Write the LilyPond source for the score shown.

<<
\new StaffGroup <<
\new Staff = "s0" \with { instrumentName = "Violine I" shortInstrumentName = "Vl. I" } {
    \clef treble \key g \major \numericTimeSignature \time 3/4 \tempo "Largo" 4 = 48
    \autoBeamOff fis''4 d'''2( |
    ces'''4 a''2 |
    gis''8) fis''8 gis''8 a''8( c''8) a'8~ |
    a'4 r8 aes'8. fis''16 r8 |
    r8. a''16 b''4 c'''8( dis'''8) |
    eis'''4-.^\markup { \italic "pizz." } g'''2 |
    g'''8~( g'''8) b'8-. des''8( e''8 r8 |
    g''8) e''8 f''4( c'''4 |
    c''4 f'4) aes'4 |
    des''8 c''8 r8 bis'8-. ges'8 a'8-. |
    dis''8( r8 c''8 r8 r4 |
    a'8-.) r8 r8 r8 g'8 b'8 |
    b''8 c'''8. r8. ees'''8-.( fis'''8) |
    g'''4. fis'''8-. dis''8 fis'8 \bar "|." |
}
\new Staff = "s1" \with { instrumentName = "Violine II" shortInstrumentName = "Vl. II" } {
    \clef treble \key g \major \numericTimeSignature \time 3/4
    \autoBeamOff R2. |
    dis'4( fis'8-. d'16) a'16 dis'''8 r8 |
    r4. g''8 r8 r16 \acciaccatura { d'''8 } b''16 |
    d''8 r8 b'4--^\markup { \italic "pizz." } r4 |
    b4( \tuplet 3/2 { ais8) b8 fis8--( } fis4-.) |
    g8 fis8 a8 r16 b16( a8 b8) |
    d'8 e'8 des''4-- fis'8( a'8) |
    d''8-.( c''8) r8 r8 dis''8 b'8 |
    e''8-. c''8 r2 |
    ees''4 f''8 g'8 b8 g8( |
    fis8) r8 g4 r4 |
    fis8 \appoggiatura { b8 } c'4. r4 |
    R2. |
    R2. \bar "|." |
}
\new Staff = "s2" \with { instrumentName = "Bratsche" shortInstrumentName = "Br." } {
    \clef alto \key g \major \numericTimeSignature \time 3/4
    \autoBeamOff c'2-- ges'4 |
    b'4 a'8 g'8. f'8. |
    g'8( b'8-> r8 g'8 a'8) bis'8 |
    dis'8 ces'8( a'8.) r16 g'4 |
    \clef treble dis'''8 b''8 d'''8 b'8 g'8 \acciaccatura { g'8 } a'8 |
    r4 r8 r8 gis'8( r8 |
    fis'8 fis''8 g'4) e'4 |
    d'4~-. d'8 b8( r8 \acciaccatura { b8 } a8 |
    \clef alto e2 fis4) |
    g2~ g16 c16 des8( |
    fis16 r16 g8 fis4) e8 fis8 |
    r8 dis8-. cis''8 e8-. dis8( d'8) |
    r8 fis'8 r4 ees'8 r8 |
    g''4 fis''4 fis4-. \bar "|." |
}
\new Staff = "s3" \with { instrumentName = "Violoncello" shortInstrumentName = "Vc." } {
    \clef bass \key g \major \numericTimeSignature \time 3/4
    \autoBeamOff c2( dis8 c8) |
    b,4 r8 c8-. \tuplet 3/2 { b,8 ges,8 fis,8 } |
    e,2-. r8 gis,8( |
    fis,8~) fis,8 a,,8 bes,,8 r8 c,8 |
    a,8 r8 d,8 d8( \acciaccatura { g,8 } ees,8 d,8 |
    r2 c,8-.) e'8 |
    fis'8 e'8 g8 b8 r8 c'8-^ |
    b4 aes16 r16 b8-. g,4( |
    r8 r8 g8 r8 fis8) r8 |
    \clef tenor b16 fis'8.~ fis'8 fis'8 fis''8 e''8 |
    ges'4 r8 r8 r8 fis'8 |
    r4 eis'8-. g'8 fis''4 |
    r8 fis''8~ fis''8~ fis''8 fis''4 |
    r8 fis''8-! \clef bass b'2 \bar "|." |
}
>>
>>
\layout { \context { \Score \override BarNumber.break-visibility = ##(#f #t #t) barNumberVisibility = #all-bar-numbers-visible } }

What the task requires: How many lines of the items contain the string "autoBeamOff"? Reply with the number alone.

Expected answer: 4